Exercise description >>
Exactly the line with "(922, 330) = (322, 321): purple" and the lines that follow it, through the closing line of the entries, should be restated, with nothing left out or added.

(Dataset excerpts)
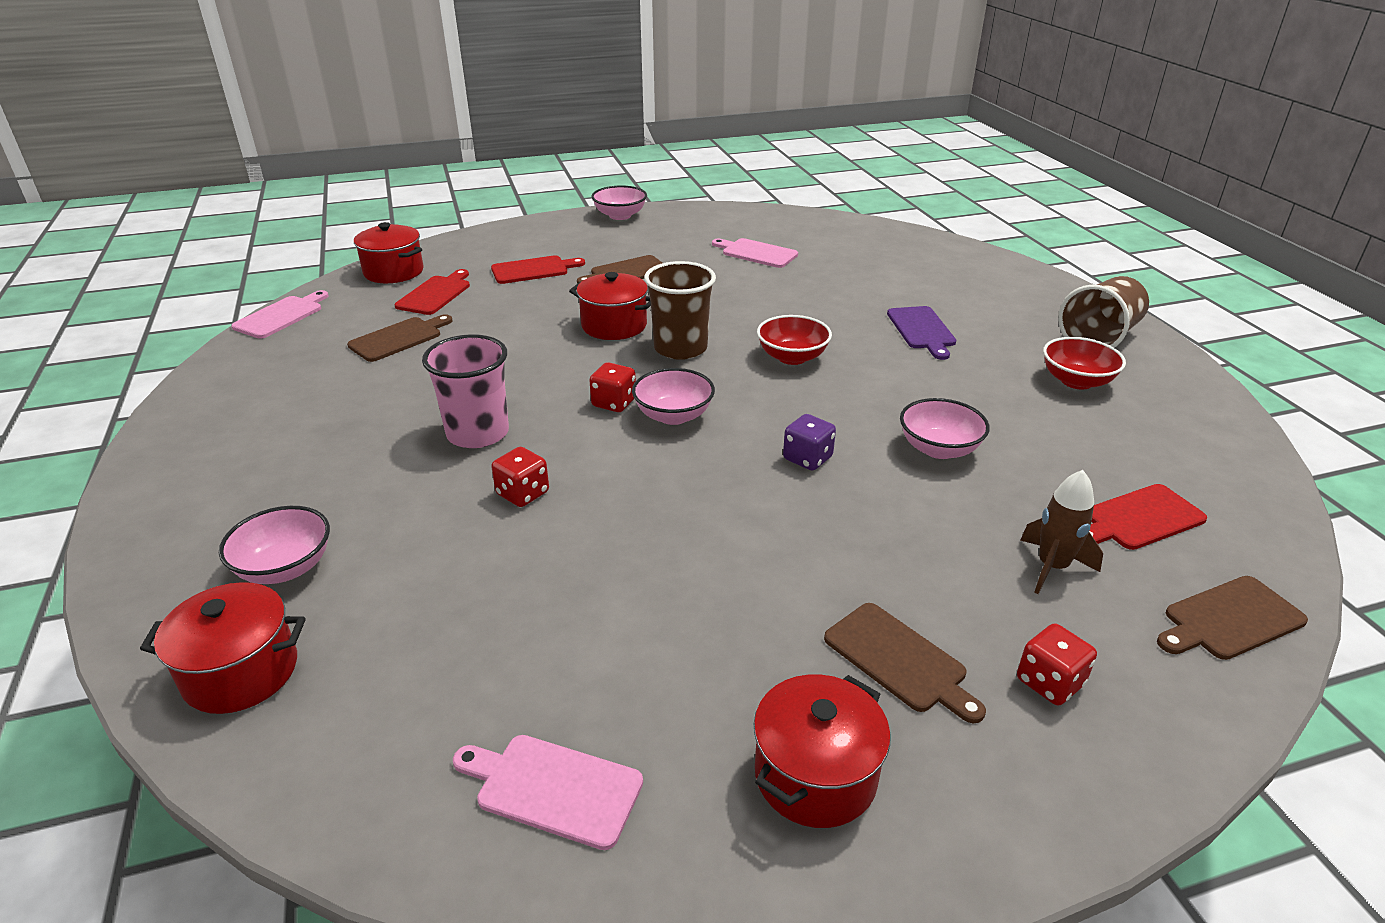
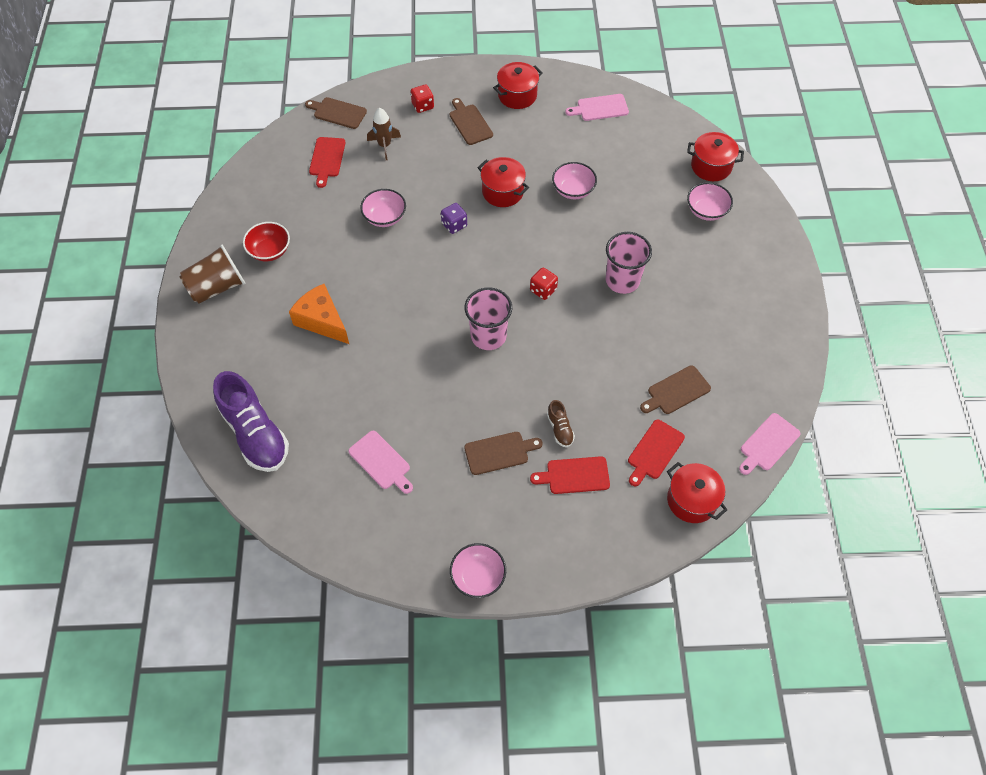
camera: 165 degrees left, 25 degrees up
(523, 493) = (601, 231): red dice -> none
(553, 788) = (600, 108): pink cutting board -> pink cutting board turned 135 degrees clockwise
(557, 294) = (560, 429): none -> brown shoe
(614, 326) = (526, 374): red pot -> red pot (502, 192)
(673, 415) = (512, 272): pink bowl -> pink bowl (573, 190)
(680, 348) = (488, 336): brown cup -> pink cup
(792, 357) = (421, 310): red bowl -> none
(909, 251) = (255, 433): none -> purple shoe
(922, 330) = (322, 321): purple cutting board -> orange cheese
(1139, 519) = (327, 159): red cutting board -> red cutting board turned 105 degrees clockwise
(1229, 619) = (338, 112): brown cutting board -> brown cutting board turned 150 degrees counterclockwise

Answer space >>
(922, 330) = (322, 321): purple cutting board -> orange cheese
(1139, 519) = (327, 159): red cutting board -> red cutting board turned 105 degrees clockwise
(1229, 619) = (338, 112): brown cutting board -> brown cutting board turned 150 degrees counterclockwise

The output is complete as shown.